* Requirement *
From the data that follows, print exactly the lines starting at the one containing "brown wallet <291, 125, 73, 58> => nothing" and ending at the one containing "black shoe <568, 249, 50, 95>"; include both of them and nothing more.

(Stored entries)
_ _ _ _
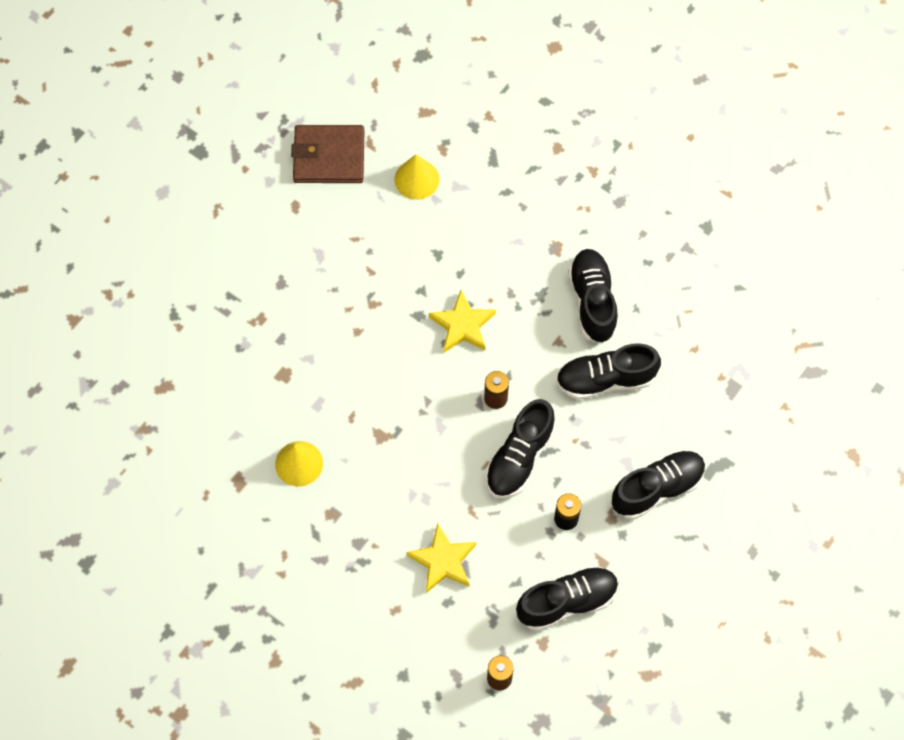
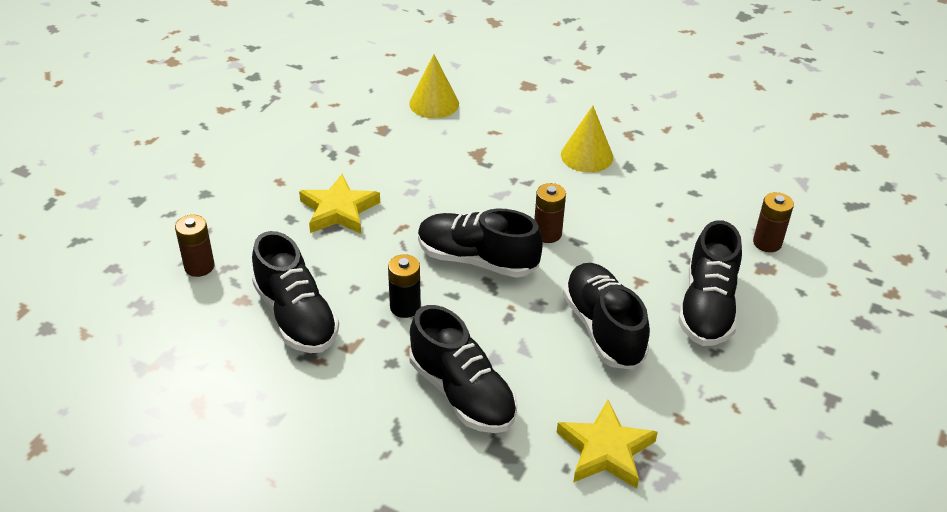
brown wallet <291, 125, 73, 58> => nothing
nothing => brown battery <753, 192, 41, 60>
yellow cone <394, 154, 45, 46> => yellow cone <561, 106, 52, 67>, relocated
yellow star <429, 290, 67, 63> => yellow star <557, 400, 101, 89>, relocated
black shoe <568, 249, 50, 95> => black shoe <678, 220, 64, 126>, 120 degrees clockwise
_ _ _ _
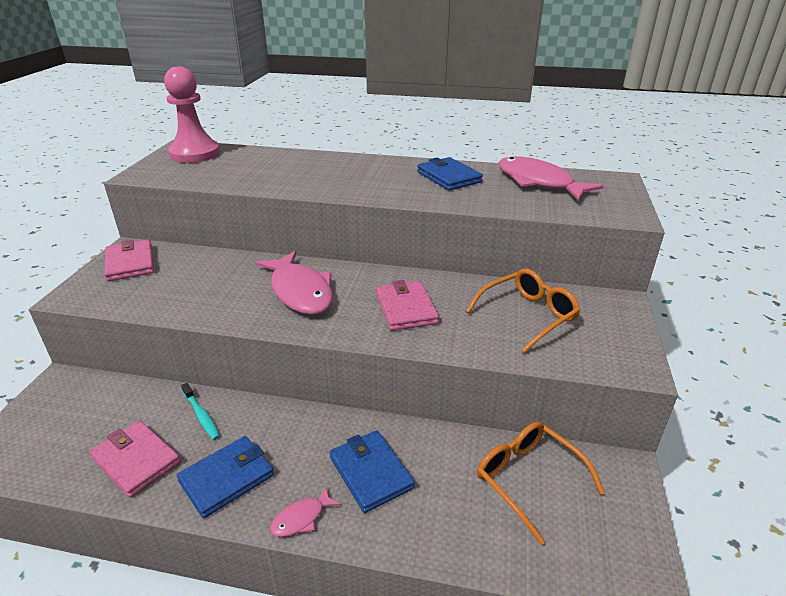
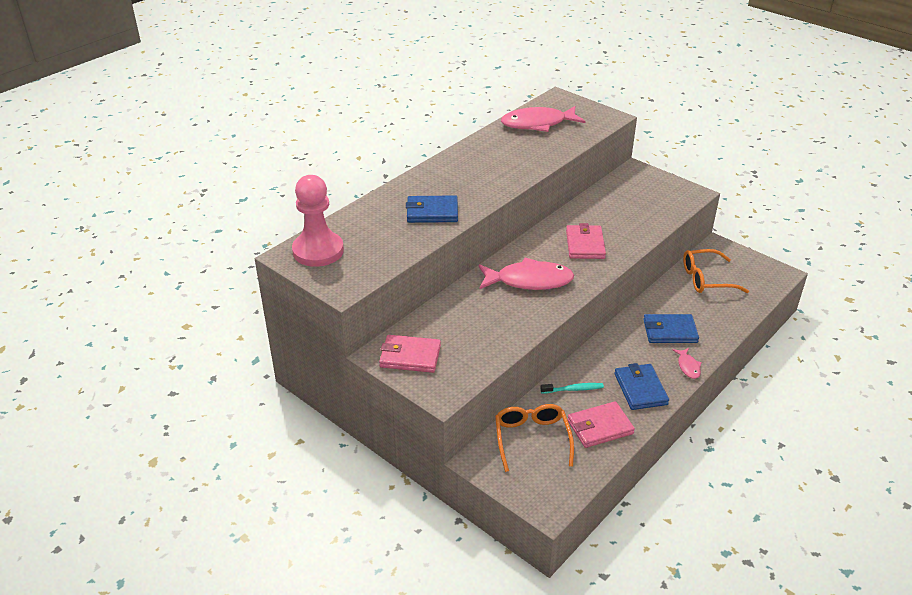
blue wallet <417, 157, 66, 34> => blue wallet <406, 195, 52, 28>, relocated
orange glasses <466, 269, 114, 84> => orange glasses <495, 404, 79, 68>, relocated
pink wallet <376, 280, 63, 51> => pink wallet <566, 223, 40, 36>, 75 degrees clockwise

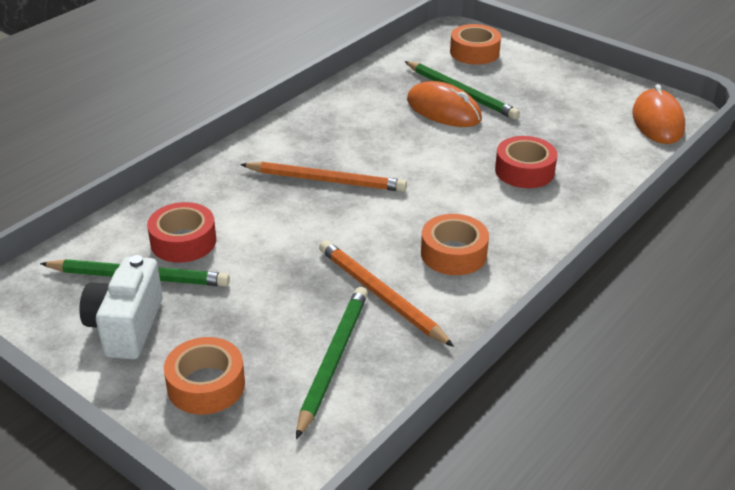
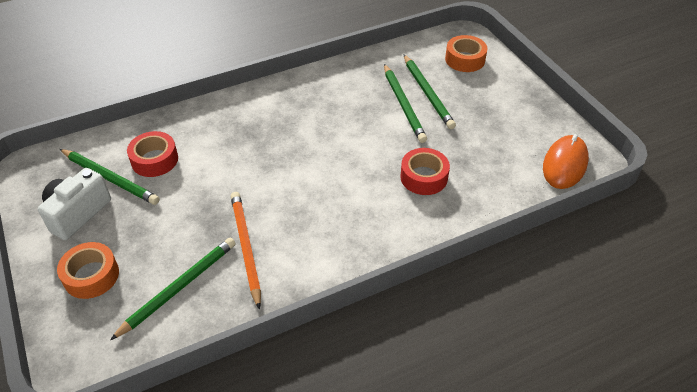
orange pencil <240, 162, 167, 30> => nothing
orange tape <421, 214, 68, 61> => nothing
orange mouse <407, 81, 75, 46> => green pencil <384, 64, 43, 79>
_ _ _ _
* Answer for the task *
brown wallet <291, 125, 73, 58> => nothing
nothing => brown battery <753, 192, 41, 60>
yellow cone <394, 154, 45, 46> => yellow cone <561, 106, 52, 67>, relocated
yellow star <429, 290, 67, 63> => yellow star <557, 400, 101, 89>, relocated
black shoe <568, 249, 50, 95> => black shoe <678, 220, 64, 126>, 120 degrees clockwise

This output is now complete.